### PROBLEM DETAILS
Extract each line of the material that follows exactly and omit its pictures.

### DATA EXTRACT

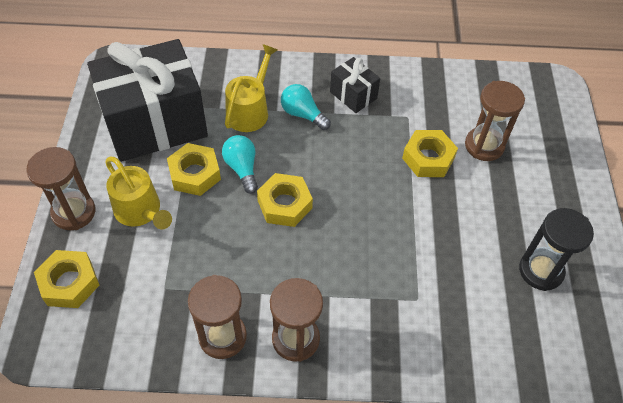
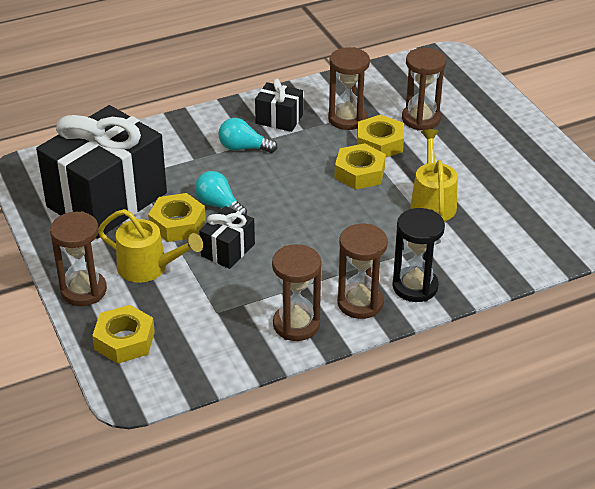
camera: 25 degrees left, 15 degrees down
(218, 222) = (228, 250): none -> black gift
(250, 110) = (191, 160): yellow watering can -> yellow watering can (432, 202)
(284, 204) = (278, 217): yellow nut -> yellow nut (359, 173)
(415, 118) = (347, 119): none -> brown hourglass
(541, 271) = (525, 187): black hourglass -> black hourglass (415, 287)

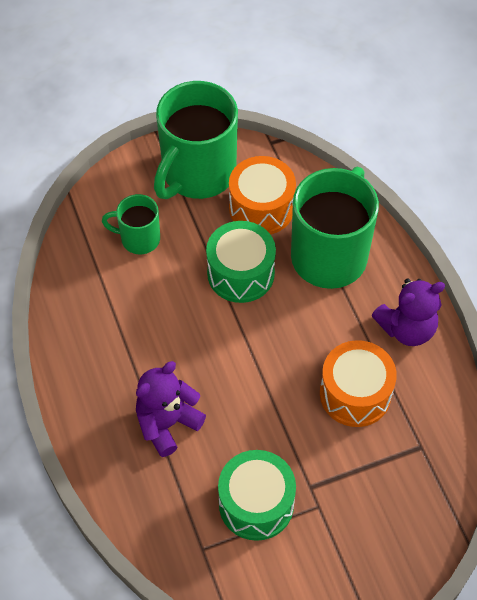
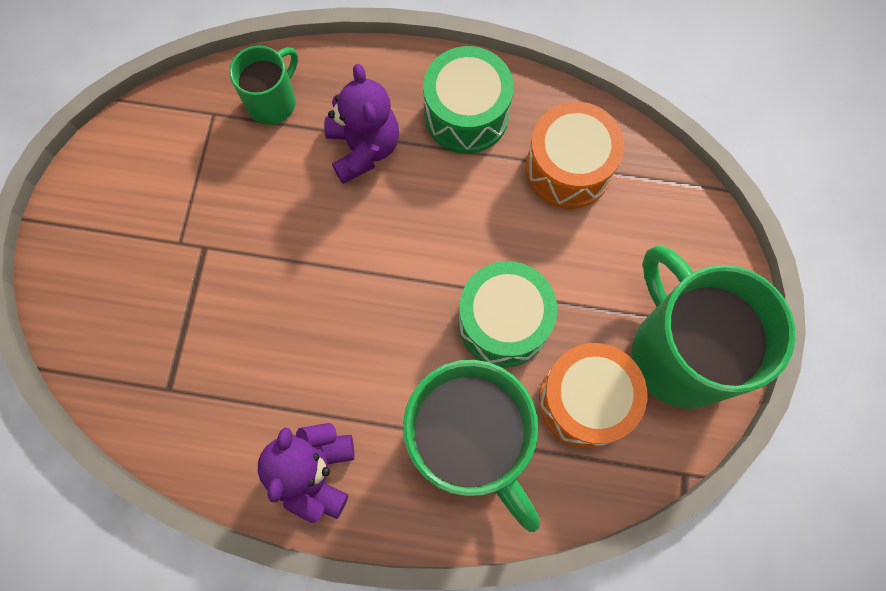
camera: 120 degrees right, 15 degrees up
(139, 239) = (616, 234): green mug -> green mug (273, 101)
(256, 504) = (222, 185): green drum -> green drum (466, 114)
(355, 394) = (273, 358): orange drum -> orange drum (568, 168)

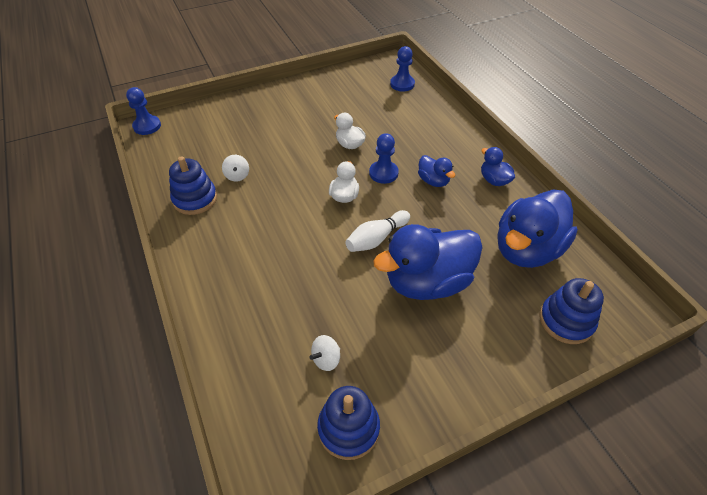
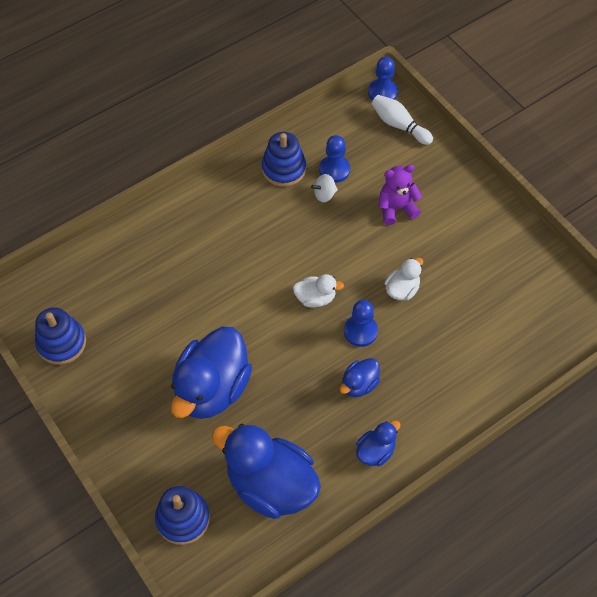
camera: 80 degrees right, 10 degrees up
(270, 136) = (396, 208): none -> purple teddy bear
(326, 359) = (119, 316): white spinning top -> none
(376, 238) = (260, 337): white bowling pin -> white bowling pin (399, 125)
(402, 84) = (545, 332): blue pawn -> blue pawn (334, 170)
(427, 282) = (212, 389): blue duck -> blue duck turned 120 degrees counterclockwise

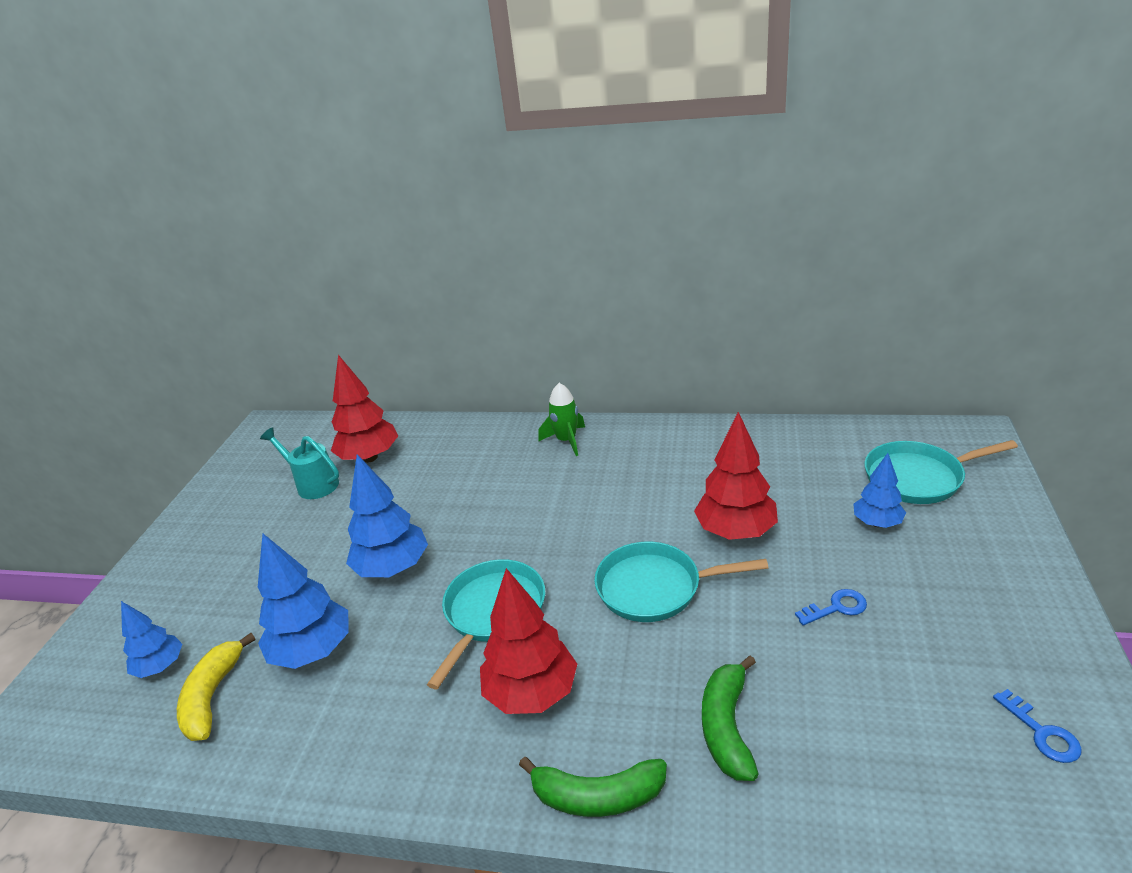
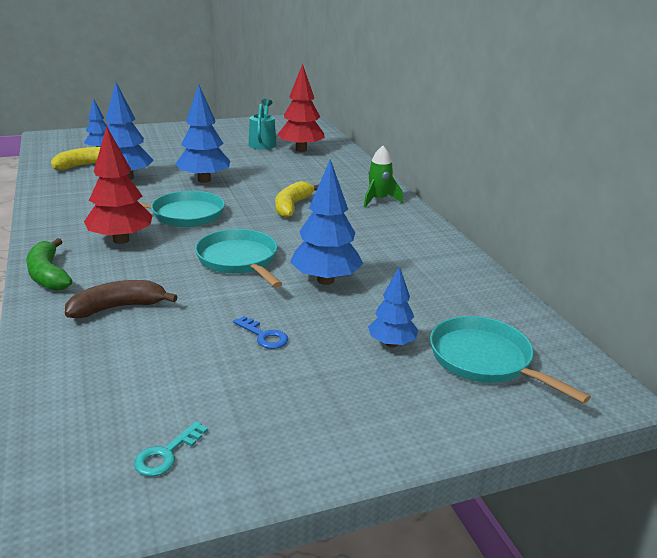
camera: 55 degrees right, 5 degrees down
(536, 509) = (292, 206): none -> yellow banana
(727, 727) = (118, 307): green banana -> brown banana
(736, 532) = (325, 280): red tree -> blue tree
(1042, 733) = (166, 454): blue key -> turquoise key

### ANSWER BOX
camera: 25 degrees left, 15 degrees down
(218, 222) = (228, 250): none -> black gift
(250, 110) = (191, 160): yellow watering can -> yellow watering can (432, 202)
(284, 204) = (278, 217): yellow nut -> yellow nut (359, 173)
(415, 118) = (347, 119): none -> brown hourglass
(541, 271) = (525, 187): black hourglass -> black hourglass (415, 287)

camera: 120 degrees right, 15 degrees up
(139, 239) = (616, 234): green mug -> green mug (273, 101)
(256, 504) = (222, 185): green drum -> green drum (466, 114)
(355, 394) = (273, 358): orange drum -> orange drum (568, 168)

camera: 80 degrees right, 10 degrees up
(270, 136) = (396, 208): none -> purple teddy bear
(326, 359) = (119, 316): white spinning top -> none
(376, 238) = (260, 337): white bowling pin -> white bowling pin (399, 125)
(402, 84) = (545, 332): blue pawn -> blue pawn (334, 170)
(427, 282) = (212, 389): blue duck -> blue duck turned 120 degrees counterclockwise

camera: 55 degrees right, 5 degrees down
(536, 509) = (292, 206): none -> yellow banana
(727, 727) = (118, 307): green banana -> brown banana
(736, 532) = (325, 280): red tree -> blue tree
(1042, 733) = (166, 454): blue key -> turquoise key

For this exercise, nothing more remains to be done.